**Aim of the task**: Your task is to copy the lines of the data below from the line holding "(894, 200) = (598, 352): none -> white gift" through the line holding "(148, 256) = (196, 258): red", inclusive, exactly and with nothing added.

**Extracted material**:
Start of Block

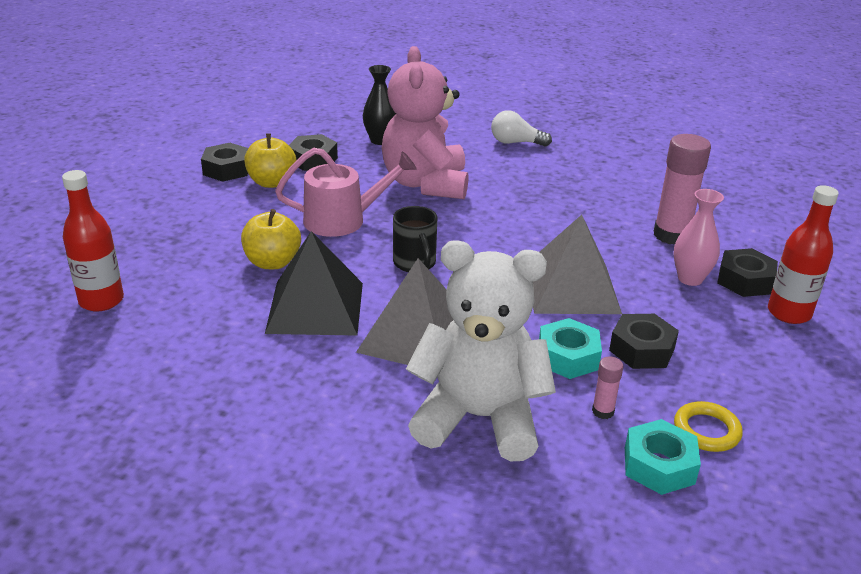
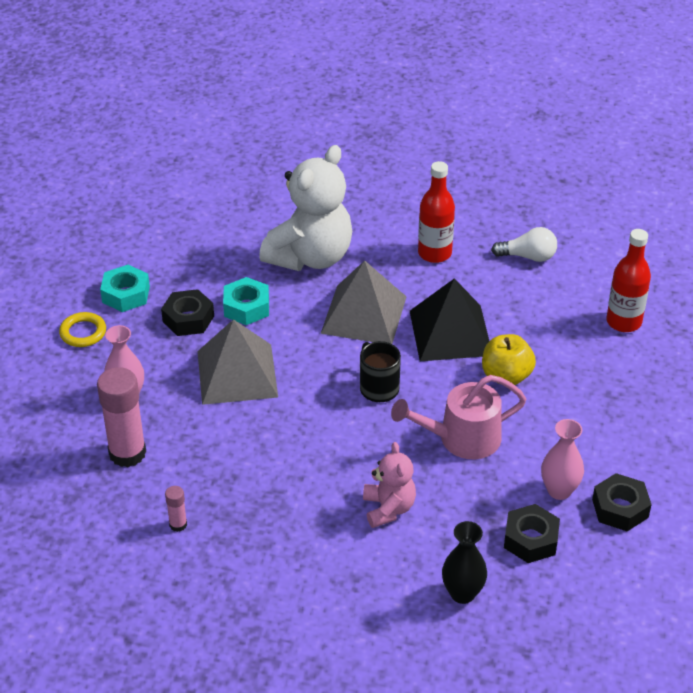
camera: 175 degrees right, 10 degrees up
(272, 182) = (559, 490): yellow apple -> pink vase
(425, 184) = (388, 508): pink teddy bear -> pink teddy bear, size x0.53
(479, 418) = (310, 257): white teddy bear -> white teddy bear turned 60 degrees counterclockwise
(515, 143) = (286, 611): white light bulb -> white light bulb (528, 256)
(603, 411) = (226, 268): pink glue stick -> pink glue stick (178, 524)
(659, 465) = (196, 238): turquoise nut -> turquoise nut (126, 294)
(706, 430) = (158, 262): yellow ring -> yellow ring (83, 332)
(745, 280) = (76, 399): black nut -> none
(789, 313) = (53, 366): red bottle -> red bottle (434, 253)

End of Block
Start of Block

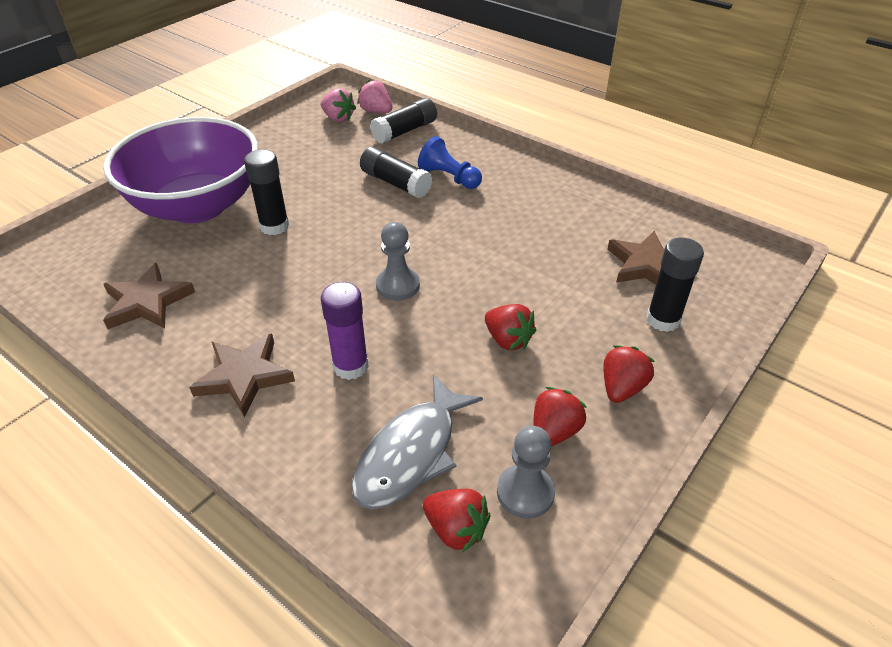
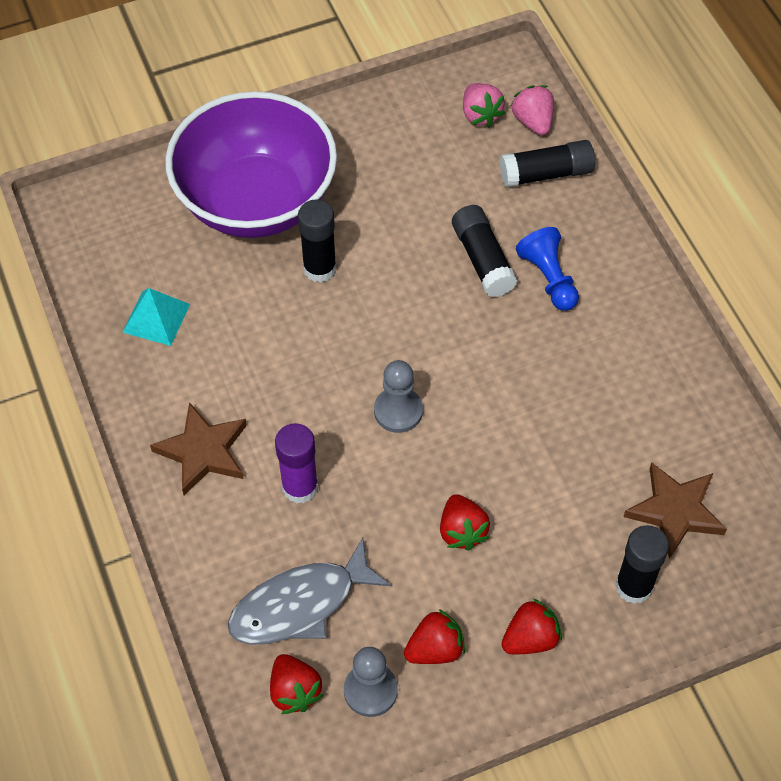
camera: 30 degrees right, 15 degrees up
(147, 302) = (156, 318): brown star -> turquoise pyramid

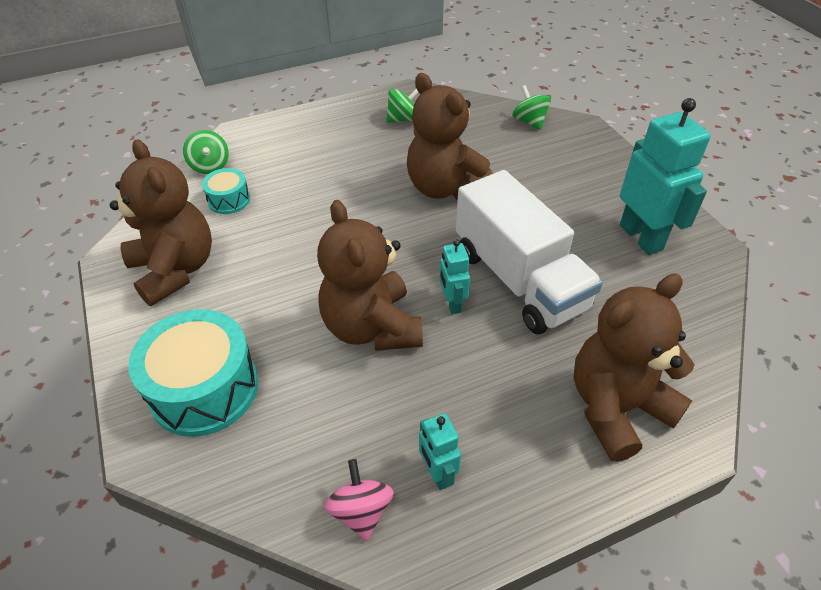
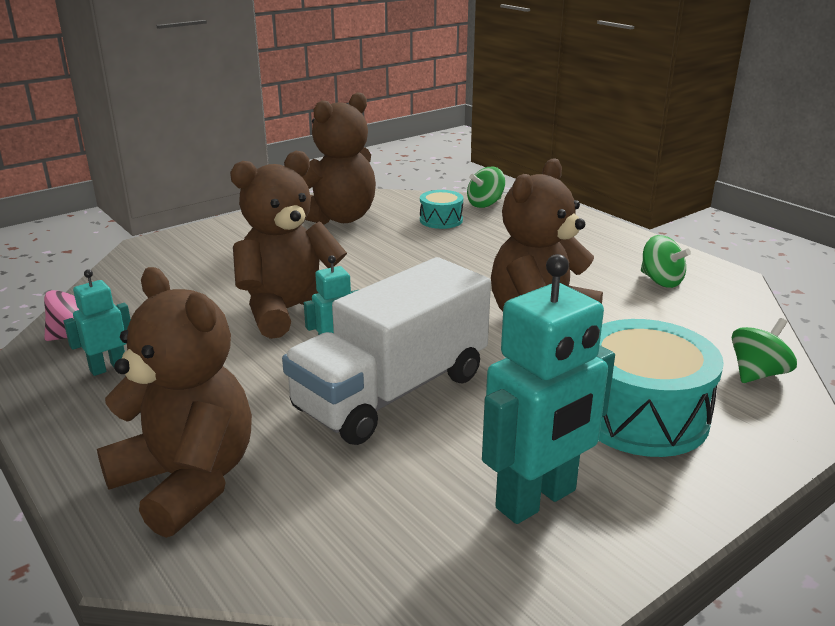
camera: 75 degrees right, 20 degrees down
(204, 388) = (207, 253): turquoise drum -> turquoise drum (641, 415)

End of Block
Start of Block

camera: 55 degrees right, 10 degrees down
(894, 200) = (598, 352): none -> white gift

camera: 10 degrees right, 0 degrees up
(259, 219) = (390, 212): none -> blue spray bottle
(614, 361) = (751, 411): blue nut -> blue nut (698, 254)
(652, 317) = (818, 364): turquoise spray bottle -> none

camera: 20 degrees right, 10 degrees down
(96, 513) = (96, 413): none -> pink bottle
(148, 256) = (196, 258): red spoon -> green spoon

End of Block

**Result of this exercise**:
(894, 200) = (598, 352): none -> white gift

camera: 10 degrees right, 0 degrees up
(259, 219) = (390, 212): none -> blue spray bottle
(614, 361) = (751, 411): blue nut -> blue nut (698, 254)
(652, 317) = (818, 364): turquoise spray bottle -> none

camera: 20 degrees right, 10 degrees down
(96, 513) = (96, 413): none -> pink bottle
(148, 256) = (196, 258): red spoon -> green spoon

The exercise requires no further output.